Edit tracking data
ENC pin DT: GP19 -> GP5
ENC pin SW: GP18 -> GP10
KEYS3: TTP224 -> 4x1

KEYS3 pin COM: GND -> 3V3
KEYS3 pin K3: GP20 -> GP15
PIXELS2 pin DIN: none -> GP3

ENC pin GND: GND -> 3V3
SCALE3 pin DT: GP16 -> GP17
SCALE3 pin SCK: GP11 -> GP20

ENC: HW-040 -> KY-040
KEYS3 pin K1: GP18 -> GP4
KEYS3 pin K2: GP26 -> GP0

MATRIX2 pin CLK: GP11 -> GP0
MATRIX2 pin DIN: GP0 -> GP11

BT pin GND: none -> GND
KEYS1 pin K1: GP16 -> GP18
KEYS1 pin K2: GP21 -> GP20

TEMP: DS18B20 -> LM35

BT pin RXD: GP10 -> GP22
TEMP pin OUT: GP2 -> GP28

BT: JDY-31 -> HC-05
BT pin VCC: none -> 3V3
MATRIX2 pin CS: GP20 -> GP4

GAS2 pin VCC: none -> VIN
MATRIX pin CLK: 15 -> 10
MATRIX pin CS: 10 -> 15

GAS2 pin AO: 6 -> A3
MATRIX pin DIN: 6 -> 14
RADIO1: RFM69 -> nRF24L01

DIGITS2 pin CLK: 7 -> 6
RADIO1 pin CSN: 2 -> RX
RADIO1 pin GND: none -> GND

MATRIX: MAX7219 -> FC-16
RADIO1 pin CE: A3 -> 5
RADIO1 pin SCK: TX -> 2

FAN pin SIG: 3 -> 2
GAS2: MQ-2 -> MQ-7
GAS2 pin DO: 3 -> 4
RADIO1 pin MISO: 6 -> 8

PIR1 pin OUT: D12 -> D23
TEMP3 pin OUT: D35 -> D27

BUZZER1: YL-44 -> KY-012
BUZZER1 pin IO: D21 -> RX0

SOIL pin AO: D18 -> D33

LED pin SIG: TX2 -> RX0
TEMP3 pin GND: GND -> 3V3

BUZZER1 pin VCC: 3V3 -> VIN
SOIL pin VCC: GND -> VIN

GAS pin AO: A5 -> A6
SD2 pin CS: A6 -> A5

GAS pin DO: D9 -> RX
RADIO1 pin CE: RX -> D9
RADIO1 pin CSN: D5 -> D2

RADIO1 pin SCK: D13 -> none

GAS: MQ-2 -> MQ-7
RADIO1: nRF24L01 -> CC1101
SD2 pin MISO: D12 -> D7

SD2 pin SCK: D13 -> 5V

- **Activity**:
Exact copies of all the records are to be printed.

- **Written solution**:
ENC pin DT: GP19 -> GP5
ENC pin SW: GP18 -> GP10
KEYS3: TTP224 -> 4x1

KEYS3 pin COM: GND -> 3V3
KEYS3 pin K3: GP20 -> GP15
PIXELS2 pin DIN: none -> GP3

ENC pin GND: GND -> 3V3
SCALE3 pin DT: GP16 -> GP17
SCALE3 pin SCK: GP11 -> GP20

ENC: HW-040 -> KY-040
KEYS3 pin K1: GP18 -> GP4
KEYS3 pin K2: GP26 -> GP0

MATRIX2 pin CLK: GP11 -> GP0
MATRIX2 pin DIN: GP0 -> GP11

BT pin GND: none -> GND
KEYS1 pin K1: GP16 -> GP18
KEYS1 pin K2: GP21 -> GP20

TEMP: DS18B20 -> LM35

BT pin RXD: GP10 -> GP22
TEMP pin OUT: GP2 -> GP28

BT: JDY-31 -> HC-05
BT pin VCC: none -> 3V3
MATRIX2 pin CS: GP20 -> GP4

GAS2 pin VCC: none -> VIN
MATRIX pin CLK: 15 -> 10
MATRIX pin CS: 10 -> 15

GAS2 pin AO: 6 -> A3
MATRIX pin DIN: 6 -> 14
RADIO1: RFM69 -> nRF24L01

DIGITS2 pin CLK: 7 -> 6
RADIO1 pin CSN: 2 -> RX
RADIO1 pin GND: none -> GND

MATRIX: MAX7219 -> FC-16
RADIO1 pin CE: A3 -> 5
RADIO1 pin SCK: TX -> 2

FAN pin SIG: 3 -> 2
GAS2: MQ-2 -> MQ-7
GAS2 pin DO: 3 -> 4
RADIO1 pin MISO: 6 -> 8

PIR1 pin OUT: D12 -> D23
TEMP3 pin OUT: D35 -> D27

BUZZER1: YL-44 -> KY-012
BUZZER1 pin IO: D21 -> RX0

SOIL pin AO: D18 -> D33

LED pin SIG: TX2 -> RX0
TEMP3 pin GND: GND -> 3V3

BUZZER1 pin VCC: 3V3 -> VIN
SOIL pin VCC: GND -> VIN

GAS pin AO: A5 -> A6
SD2 pin CS: A6 -> A5

GAS pin DO: D9 -> RX
RADIO1 pin CE: RX -> D9
RADIO1 pin CSN: D5 -> D2

RADIO1 pin SCK: D13 -> none

GAS: MQ-2 -> MQ-7
RADIO1: nRF24L01 -> CC1101
SD2 pin MISO: D12 -> D7

SD2 pin SCK: D13 -> 5V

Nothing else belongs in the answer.